| Material supplied |
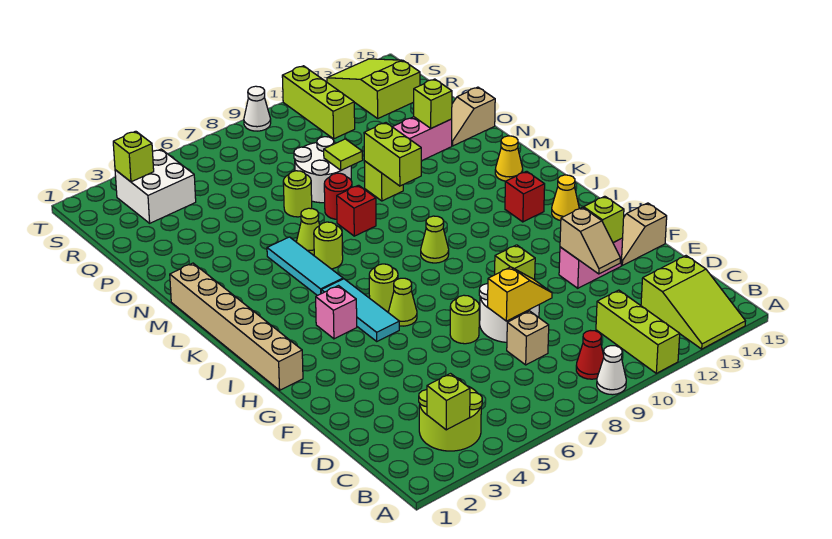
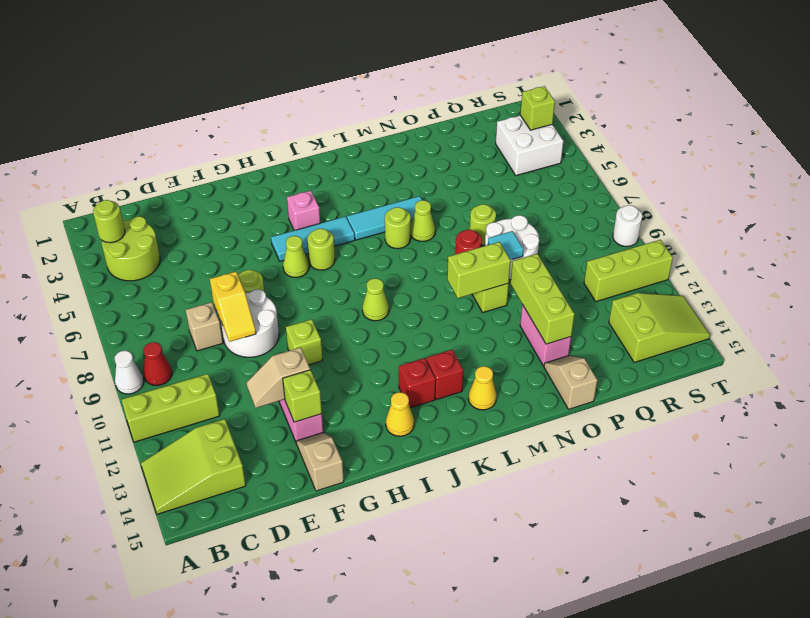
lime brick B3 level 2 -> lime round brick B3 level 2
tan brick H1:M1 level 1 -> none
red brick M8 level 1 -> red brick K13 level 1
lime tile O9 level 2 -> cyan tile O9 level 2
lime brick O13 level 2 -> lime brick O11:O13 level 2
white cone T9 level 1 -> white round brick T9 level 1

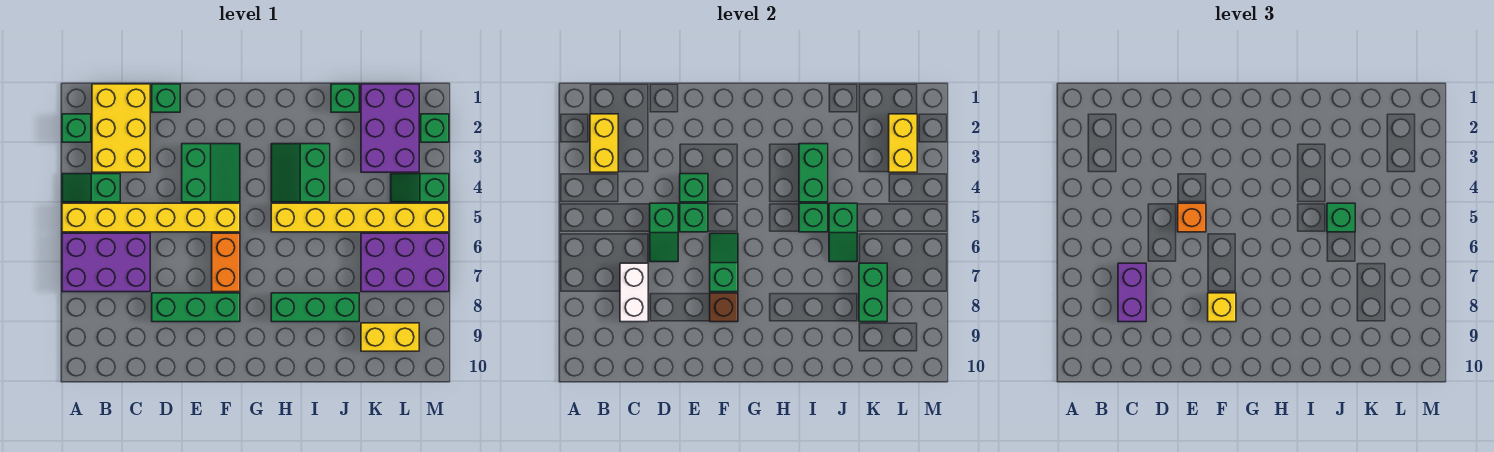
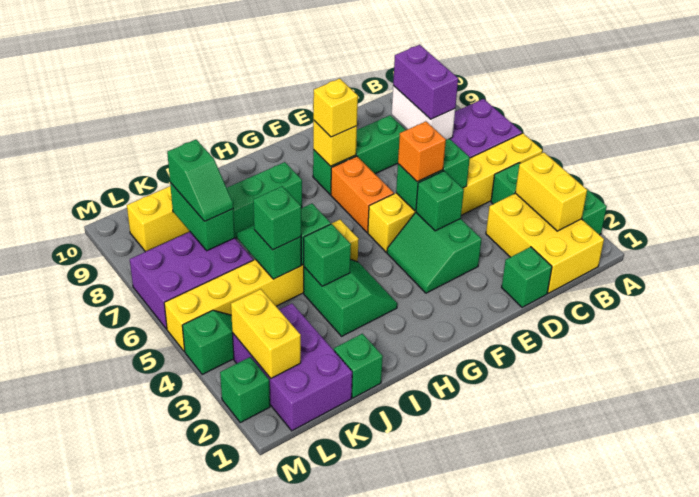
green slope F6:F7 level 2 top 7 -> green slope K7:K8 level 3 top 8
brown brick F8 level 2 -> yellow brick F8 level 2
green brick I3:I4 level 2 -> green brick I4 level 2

...

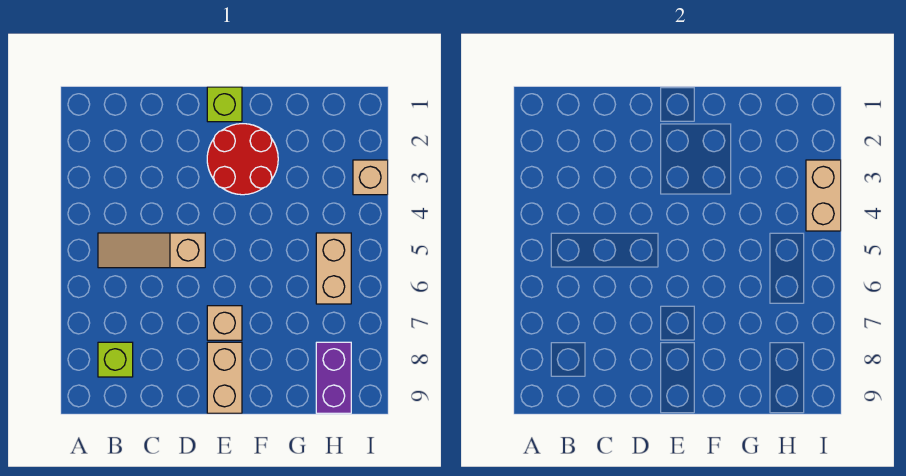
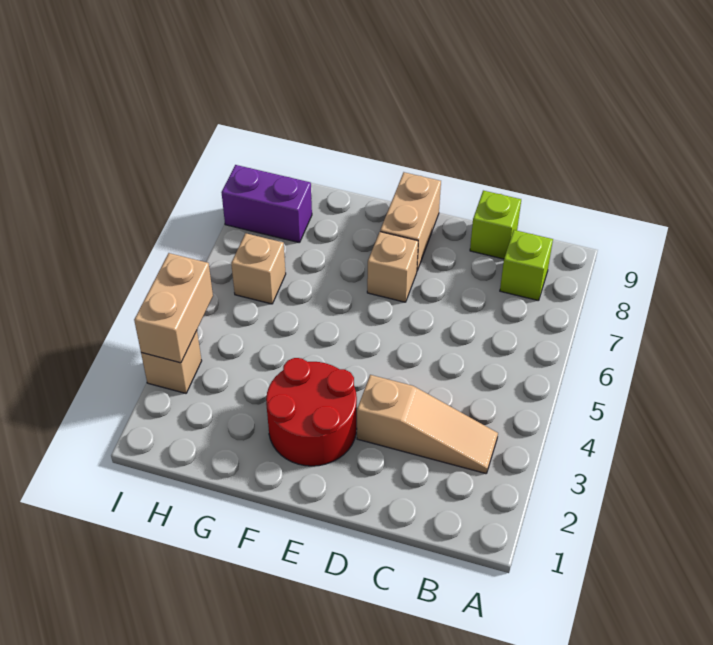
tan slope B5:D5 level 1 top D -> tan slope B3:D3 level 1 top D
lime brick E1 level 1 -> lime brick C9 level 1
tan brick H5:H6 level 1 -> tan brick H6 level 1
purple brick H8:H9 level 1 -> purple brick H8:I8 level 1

| What the task requires |
All lines of the listing that contain the word "lime" should be copied out.

| Task result |
lime brick B3 level 2 -> lime round brick B3 level 2
lime tile O9 level 2 -> cyan tile O9 level 2
lime brick O13 level 2 -> lime brick O11:O13 level 2
lime brick E1 level 1 -> lime brick C9 level 1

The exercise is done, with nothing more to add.